Problem to work on. All of the listing below must be repeated word for word. Pictures are the only thing to omit.
━━━ Exercise material
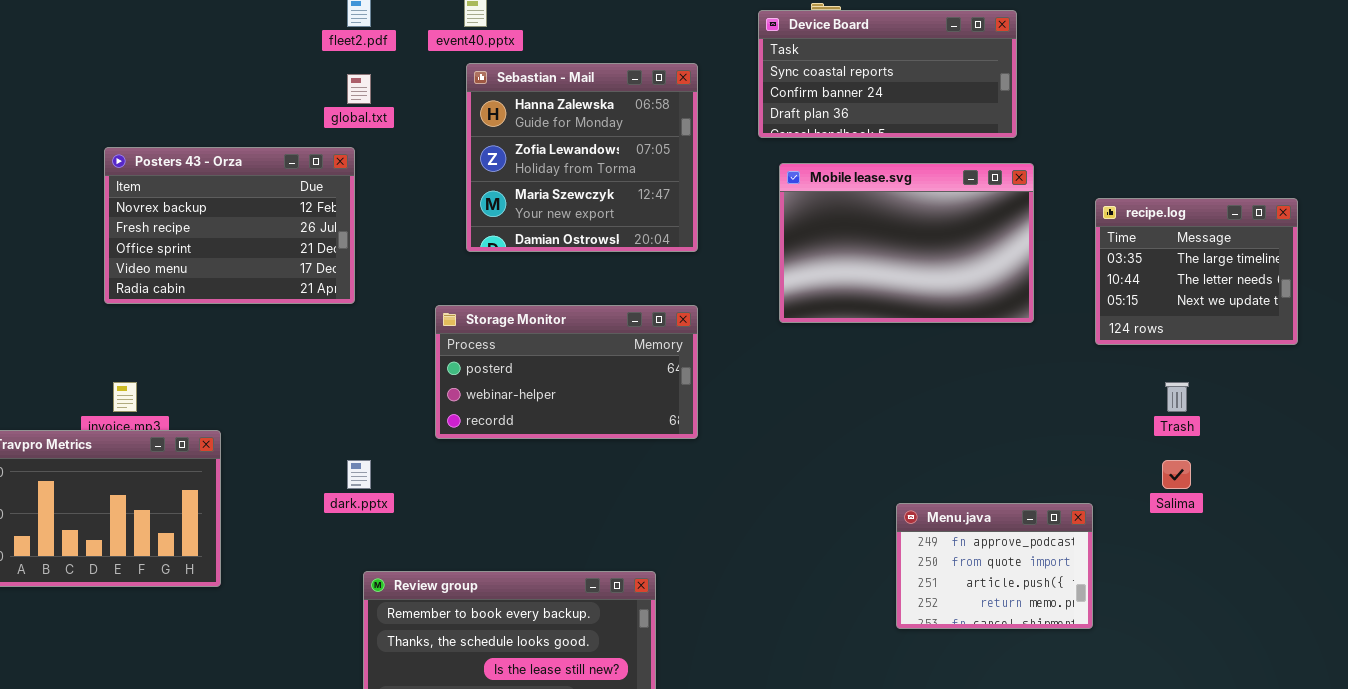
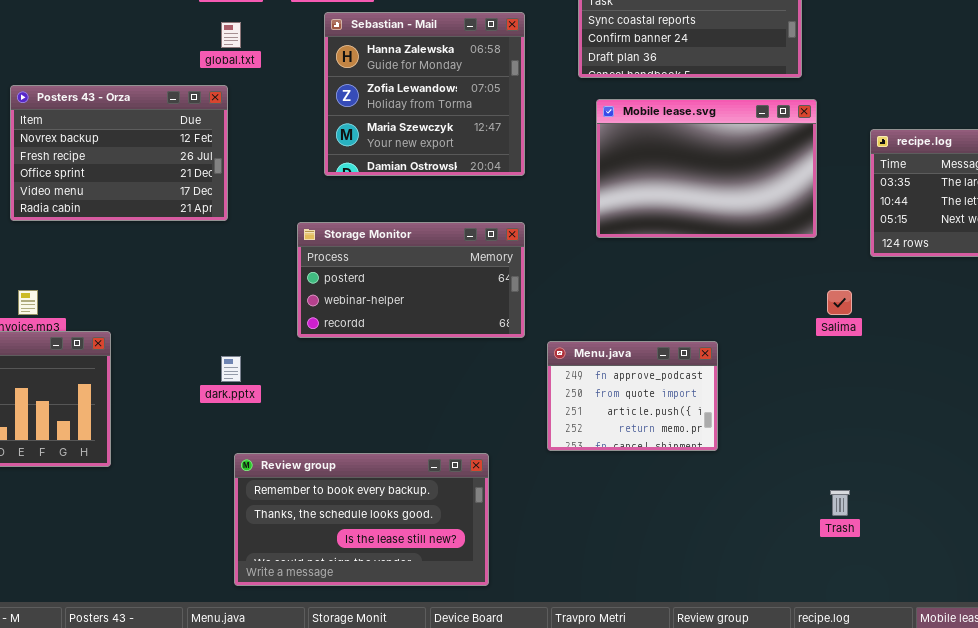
Trash: [1165,382,1189,412] -> [830,490,850,516], moved
Salima: [1162,460,1191,489] -> [827,290,852,315], moved
Menu.java: [896,503,1093,629] -> [547,341,718,451], moved

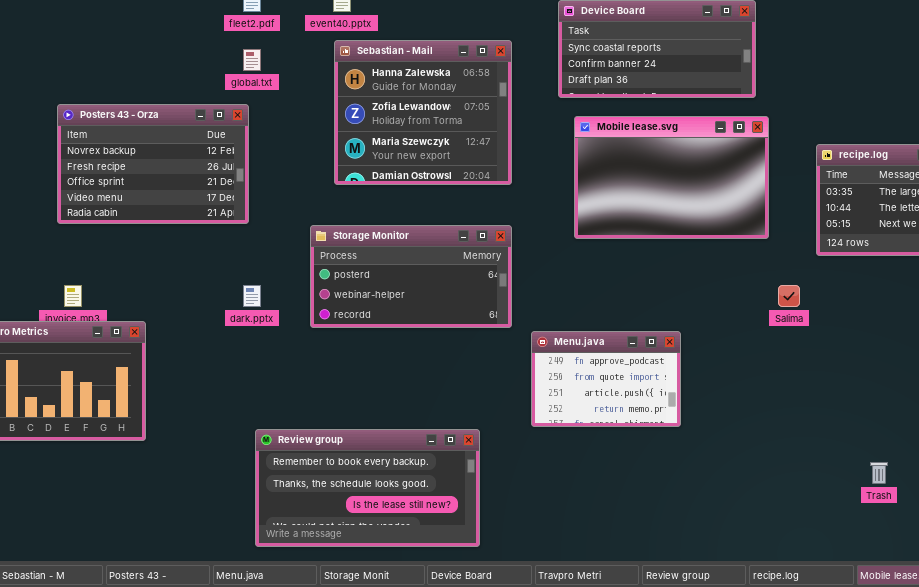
dark.pptx: [221,356,241,382] -> [243,285,261,307], moved
Trash: [830,490,850,516] -> [870,462,888,484], moved

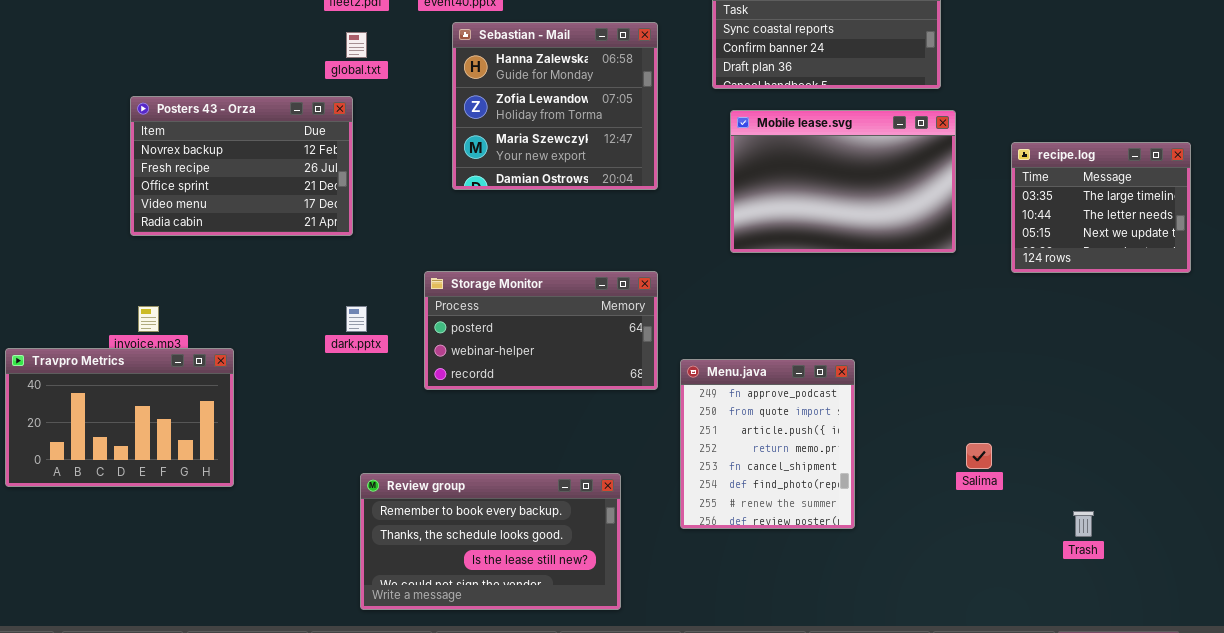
Storage Monitor: [310,225,512,328] -> [424,271,658,390], moved
Salima: [778,285,800,307] -> [966,443,992,469], moved
Menu.java: [531,331,681,427] -> [680,359,855,529], resized

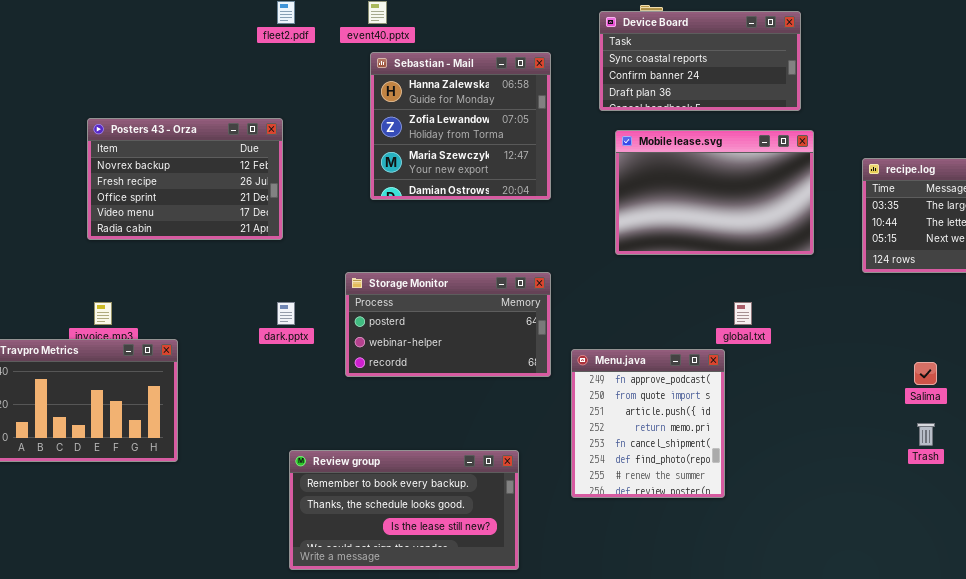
global.txt: [346,32,367,58] -> [734,302,752,325], moved
Salima: [966,443,992,469] -> [914,362,937,385], moved
Trash: [1073,511,1094,537] -> [917,423,935,446], moved

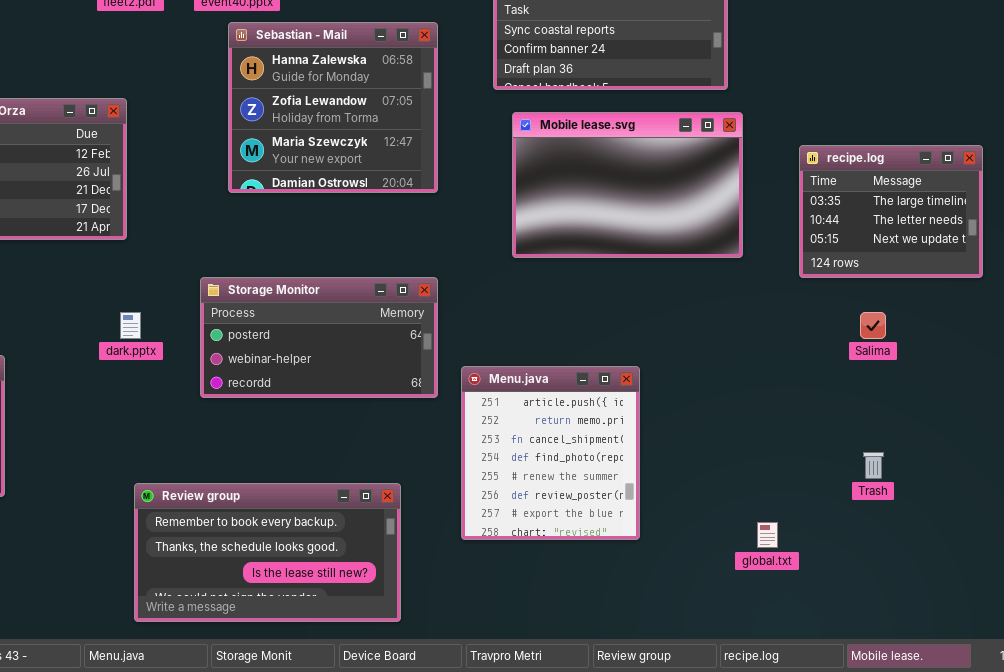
global.txt: [734,302,752,325] -> [757,522,778,548], moved
Menu.java: [571,349,725,498] -> [461,366,640,540], scrolled down 2 rows
Salima: [914,362,937,385] -> [860,312,886,339], moved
━━━━━━
Response to this exercise.
Trash: [1165,382,1189,412] -> [830,490,850,516], moved
Salima: [1162,460,1191,489] -> [827,290,852,315], moved
Menu.java: [896,503,1093,629] -> [547,341,718,451], moved

dark.pptx: [221,356,241,382] -> [243,285,261,307], moved
Trash: [830,490,850,516] -> [870,462,888,484], moved

Storage Monitor: [310,225,512,328] -> [424,271,658,390], moved
Salima: [778,285,800,307] -> [966,443,992,469], moved
Menu.java: [531,331,681,427] -> [680,359,855,529], resized

global.txt: [346,32,367,58] -> [734,302,752,325], moved
Salima: [966,443,992,469] -> [914,362,937,385], moved
Trash: [1073,511,1094,537] -> [917,423,935,446], moved

global.txt: [734,302,752,325] -> [757,522,778,548], moved
Menu.java: [571,349,725,498] -> [461,366,640,540], scrolled down 2 rows
Salima: [914,362,937,385] -> [860,312,886,339], moved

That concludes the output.